** Opening Data to use block **

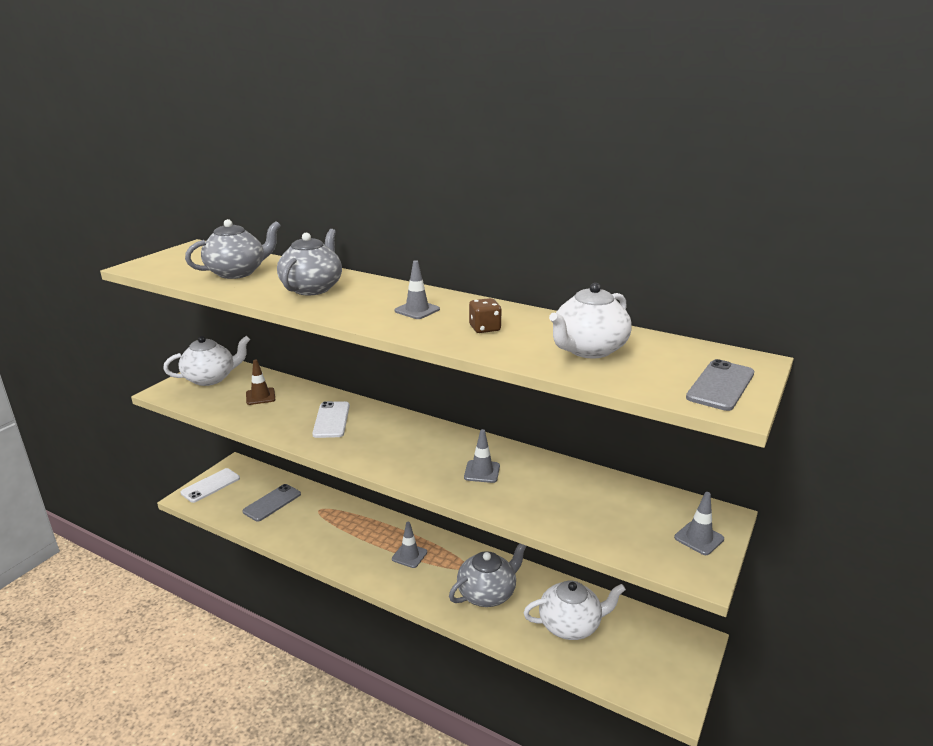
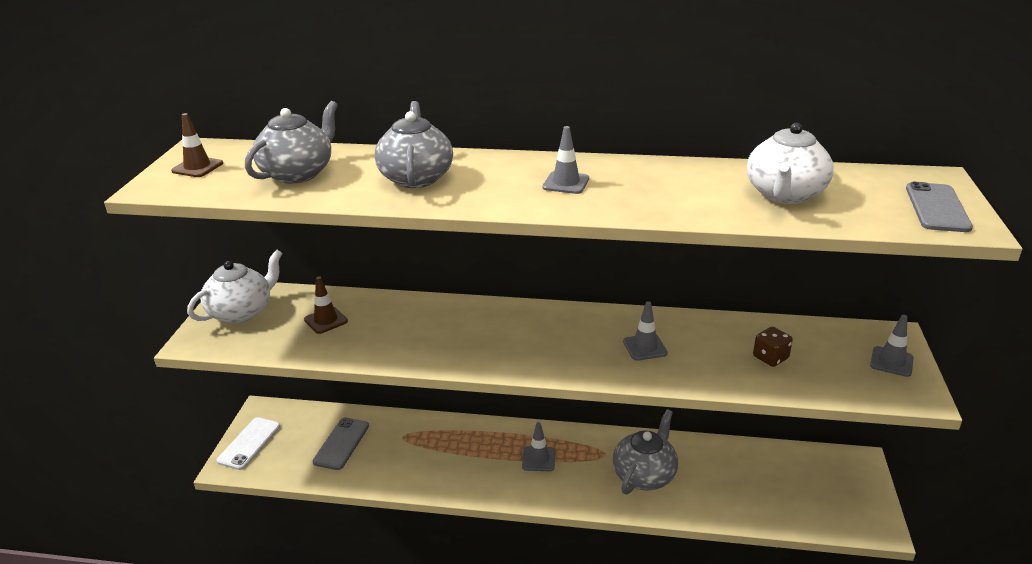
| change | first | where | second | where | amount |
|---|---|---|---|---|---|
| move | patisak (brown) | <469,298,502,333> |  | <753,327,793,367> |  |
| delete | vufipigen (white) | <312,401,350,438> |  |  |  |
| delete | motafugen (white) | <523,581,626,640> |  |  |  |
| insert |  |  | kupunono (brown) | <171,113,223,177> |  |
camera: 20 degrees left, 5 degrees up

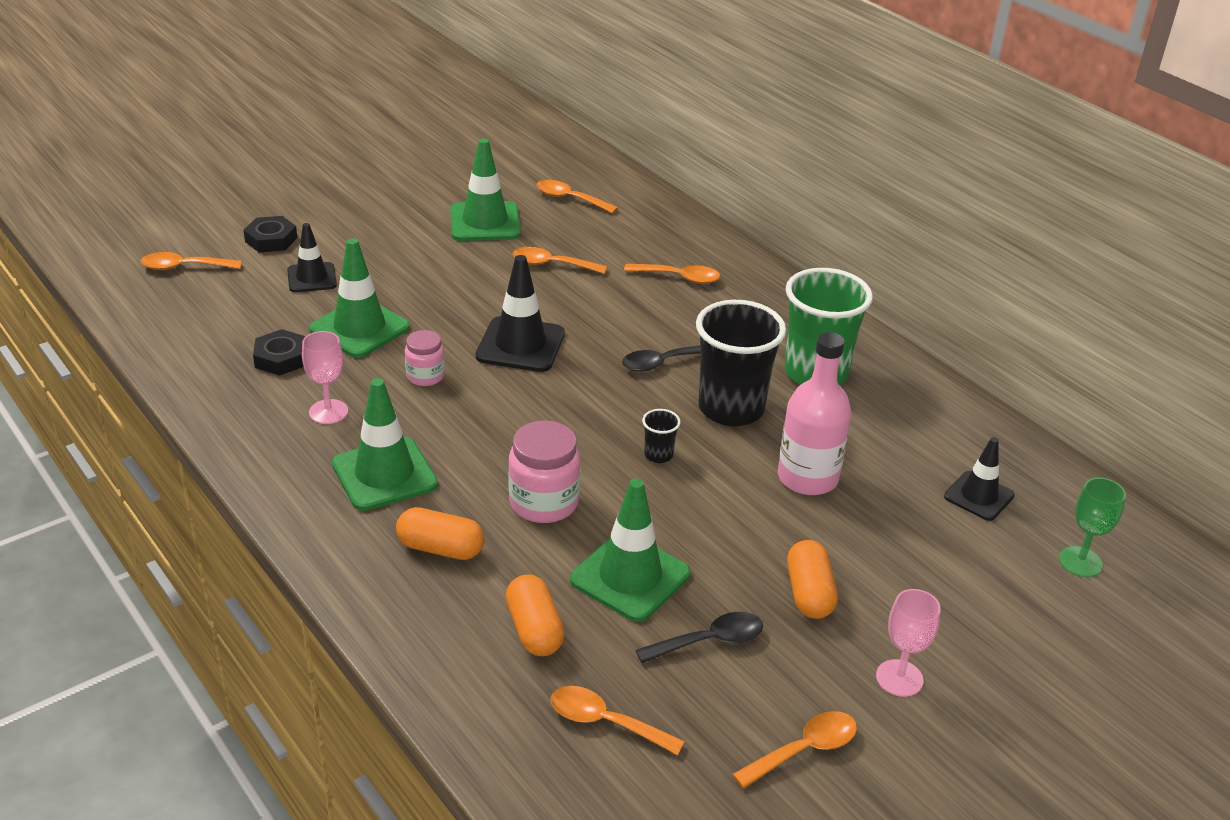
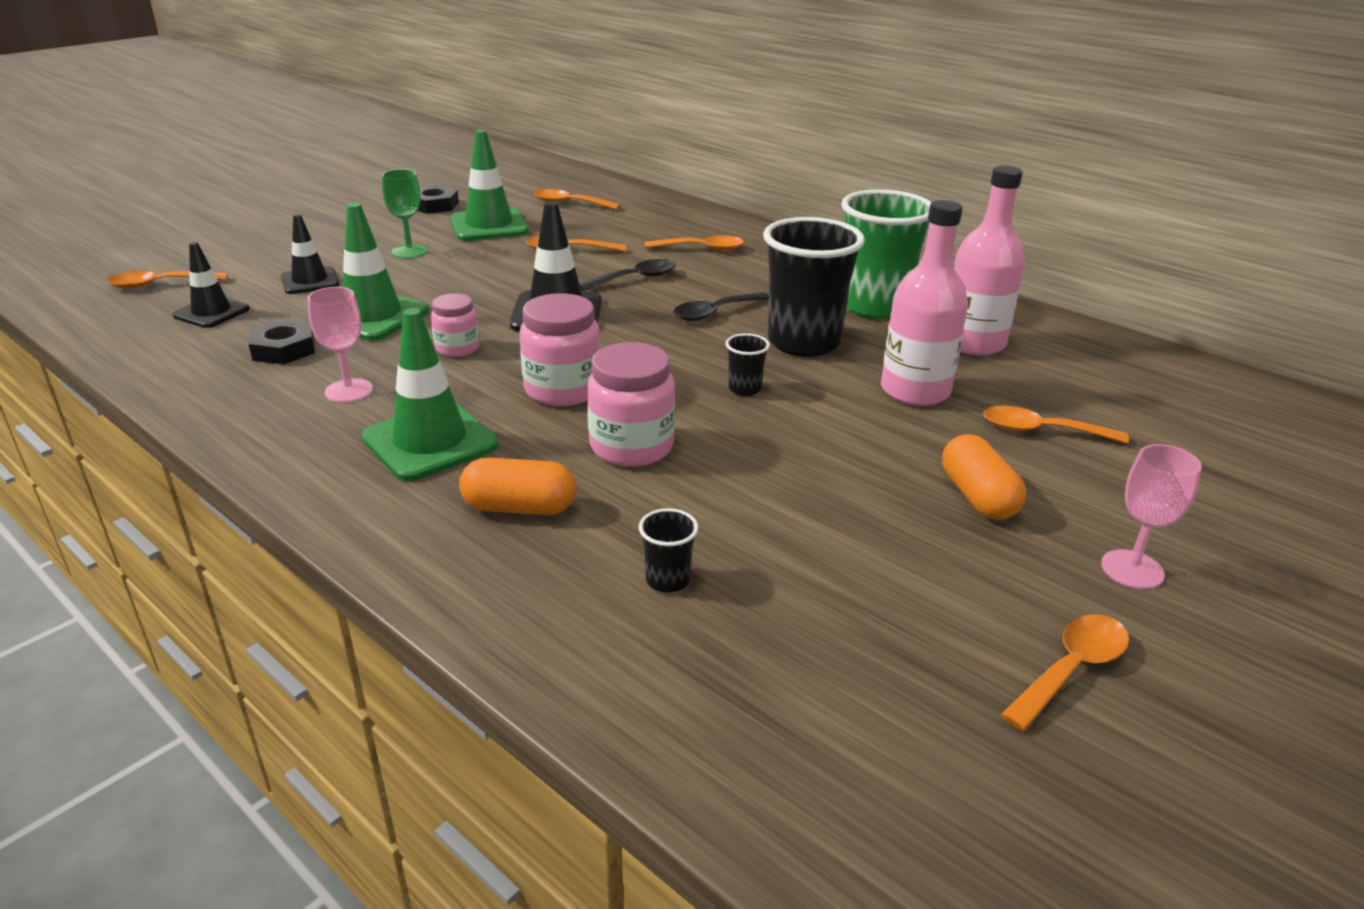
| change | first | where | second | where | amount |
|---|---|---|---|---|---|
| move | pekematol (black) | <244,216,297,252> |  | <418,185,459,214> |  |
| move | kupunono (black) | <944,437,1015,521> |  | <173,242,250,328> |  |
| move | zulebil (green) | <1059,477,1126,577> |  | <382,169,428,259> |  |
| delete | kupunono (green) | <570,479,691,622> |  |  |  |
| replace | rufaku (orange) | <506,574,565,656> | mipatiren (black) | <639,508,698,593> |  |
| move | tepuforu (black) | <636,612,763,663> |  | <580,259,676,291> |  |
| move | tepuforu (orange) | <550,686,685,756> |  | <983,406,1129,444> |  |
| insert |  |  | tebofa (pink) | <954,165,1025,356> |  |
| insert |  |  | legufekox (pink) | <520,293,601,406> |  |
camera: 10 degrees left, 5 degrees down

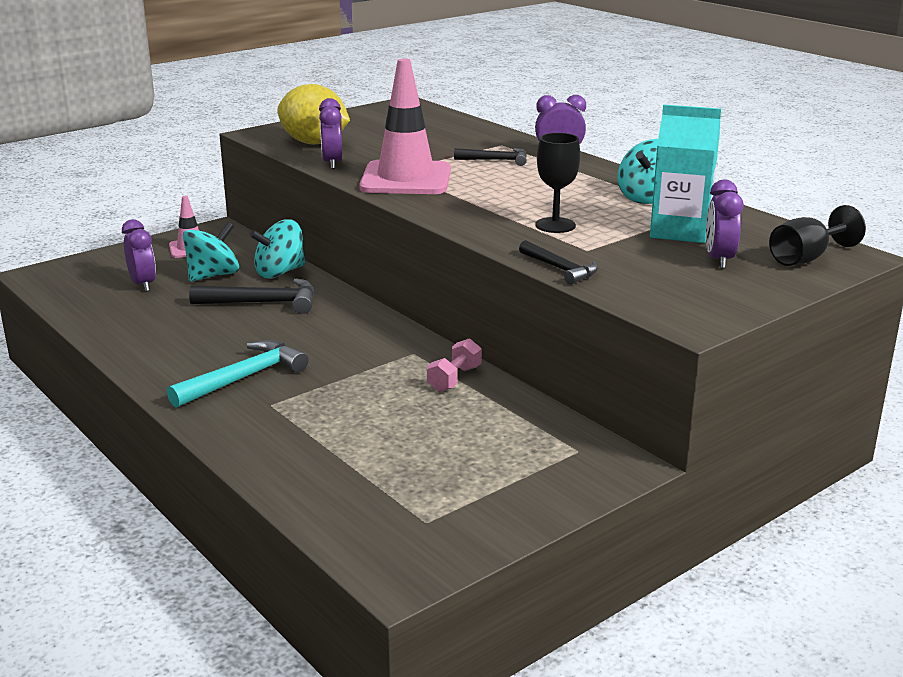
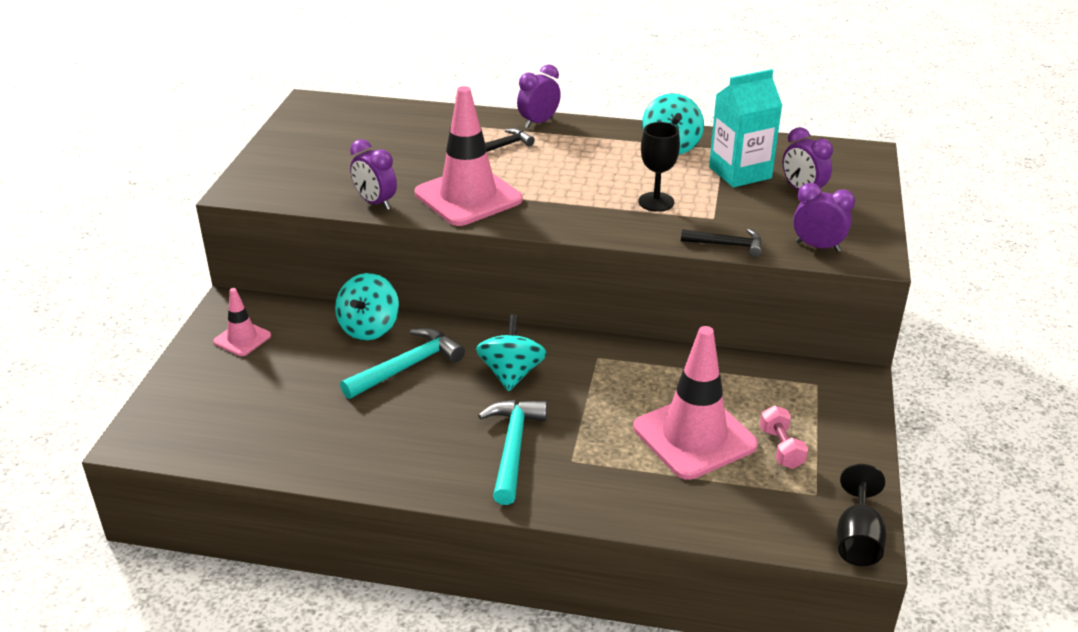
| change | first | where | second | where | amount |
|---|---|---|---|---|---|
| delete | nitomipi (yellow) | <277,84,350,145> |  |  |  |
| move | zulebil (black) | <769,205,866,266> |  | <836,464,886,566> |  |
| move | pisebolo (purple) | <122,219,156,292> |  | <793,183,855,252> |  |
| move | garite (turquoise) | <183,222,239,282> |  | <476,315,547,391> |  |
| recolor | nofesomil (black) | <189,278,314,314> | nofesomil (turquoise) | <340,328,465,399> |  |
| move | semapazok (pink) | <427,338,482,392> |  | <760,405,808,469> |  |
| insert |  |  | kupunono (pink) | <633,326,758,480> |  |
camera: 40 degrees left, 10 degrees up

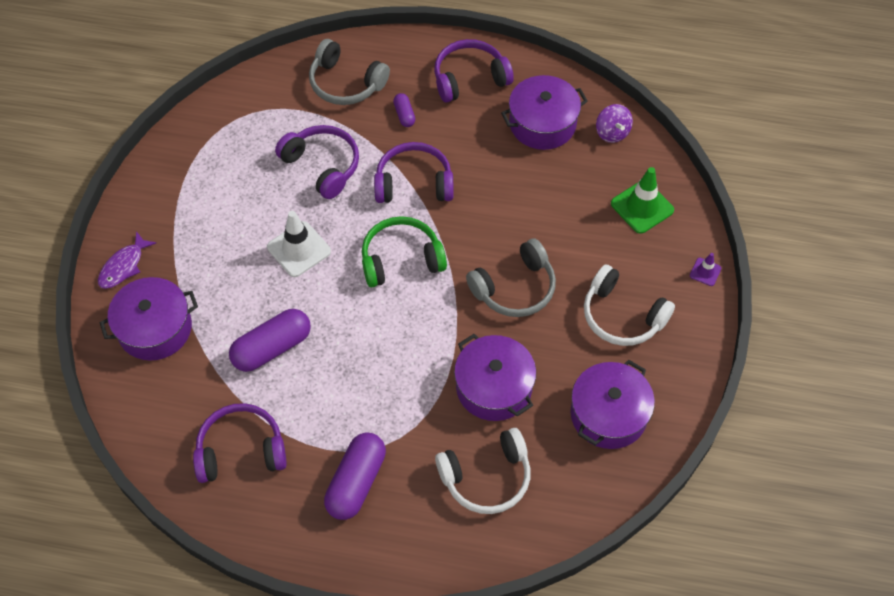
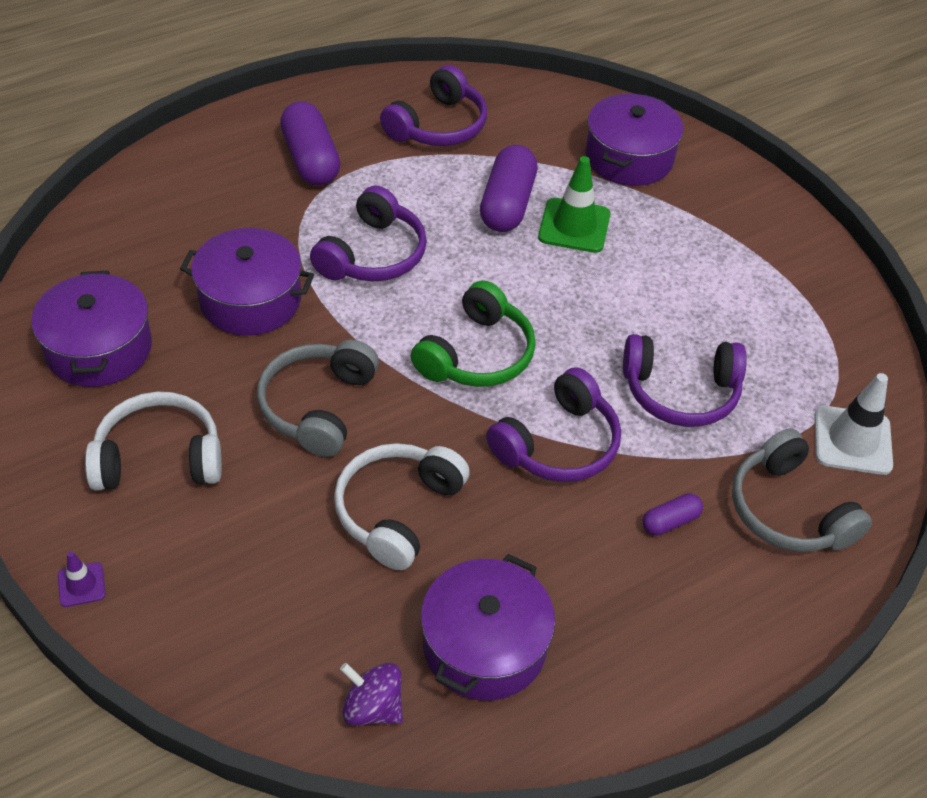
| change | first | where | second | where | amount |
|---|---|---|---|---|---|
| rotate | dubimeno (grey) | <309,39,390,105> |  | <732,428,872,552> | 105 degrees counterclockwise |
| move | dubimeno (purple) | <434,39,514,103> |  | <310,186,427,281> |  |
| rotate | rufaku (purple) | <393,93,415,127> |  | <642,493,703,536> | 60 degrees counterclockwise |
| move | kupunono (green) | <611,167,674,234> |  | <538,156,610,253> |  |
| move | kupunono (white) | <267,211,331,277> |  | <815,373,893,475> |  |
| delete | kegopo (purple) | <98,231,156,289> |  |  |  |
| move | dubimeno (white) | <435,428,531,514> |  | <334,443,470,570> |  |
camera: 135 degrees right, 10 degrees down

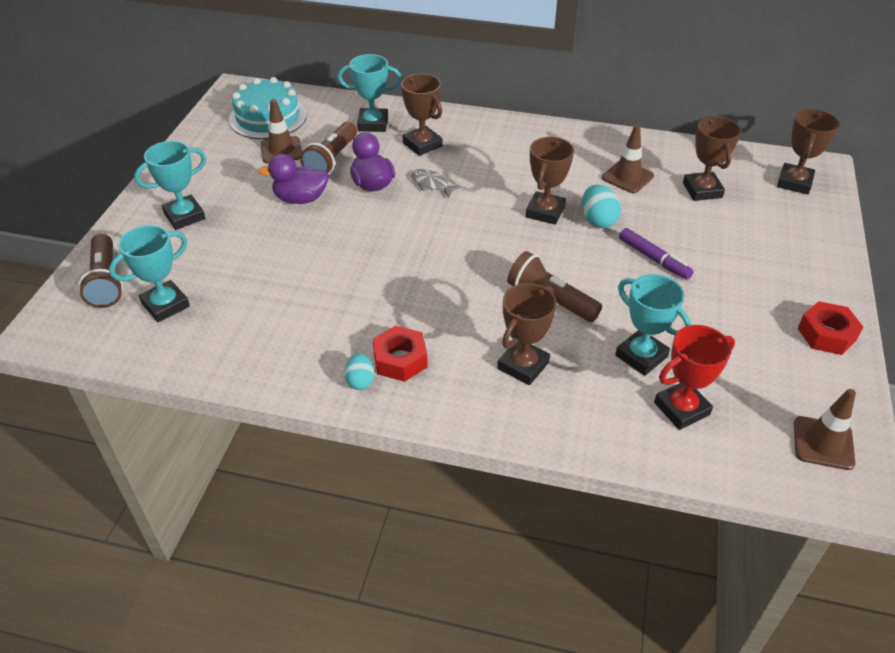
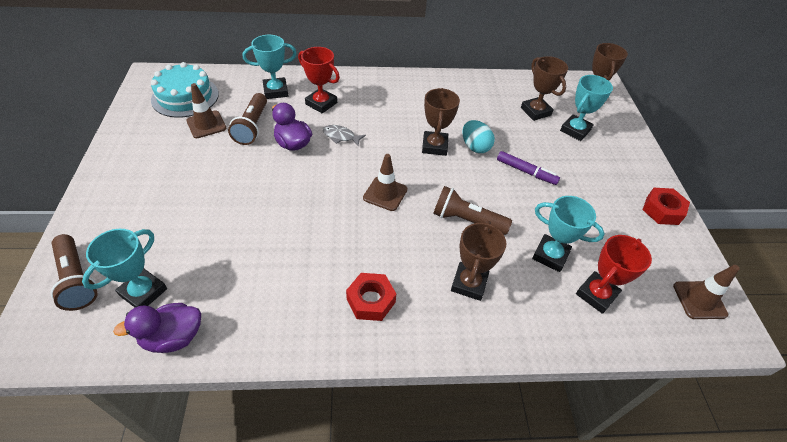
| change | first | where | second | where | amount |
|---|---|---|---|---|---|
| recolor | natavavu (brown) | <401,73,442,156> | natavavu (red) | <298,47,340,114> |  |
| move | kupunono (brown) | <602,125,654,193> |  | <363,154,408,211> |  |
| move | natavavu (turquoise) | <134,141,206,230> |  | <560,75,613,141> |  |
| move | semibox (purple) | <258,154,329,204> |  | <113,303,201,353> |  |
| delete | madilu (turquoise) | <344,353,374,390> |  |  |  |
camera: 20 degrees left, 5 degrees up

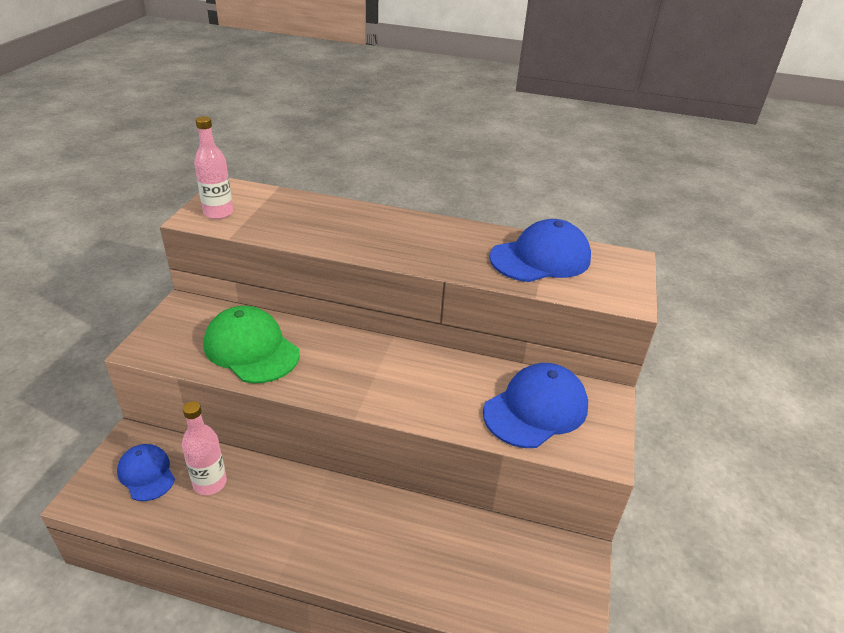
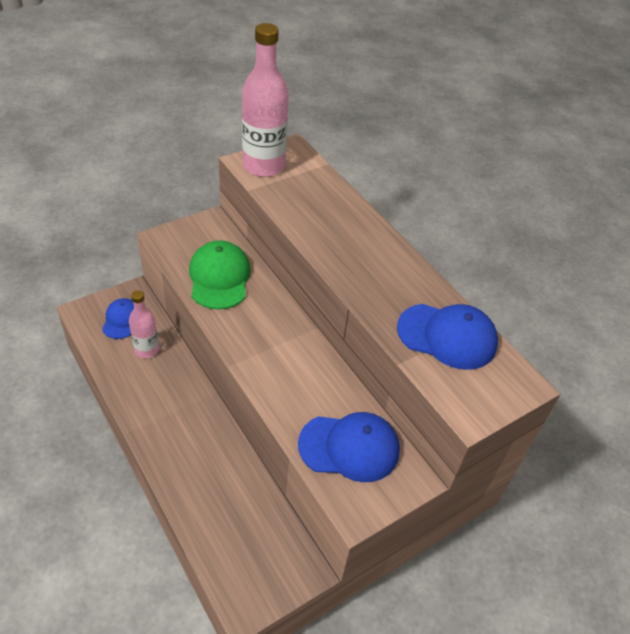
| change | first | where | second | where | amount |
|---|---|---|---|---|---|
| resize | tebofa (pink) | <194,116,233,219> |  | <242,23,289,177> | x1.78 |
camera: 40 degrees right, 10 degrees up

** Closing Data to use block **

#### [Aim of the exercise]
Starting with the line that holds "delete | vufipigen" and ending with the line that holds "(brown) | <171,113,223,177>", retype every line in the data above exactly, and nothing else.

#### [Response]
| delete | vufipigen (white) | <312,401,350,438> |  |  |  |
| delete | motafugen (white) | <523,581,626,640> |  |  |  |
| insert |  |  | kupunono (brown) | <171,113,223,177> |  |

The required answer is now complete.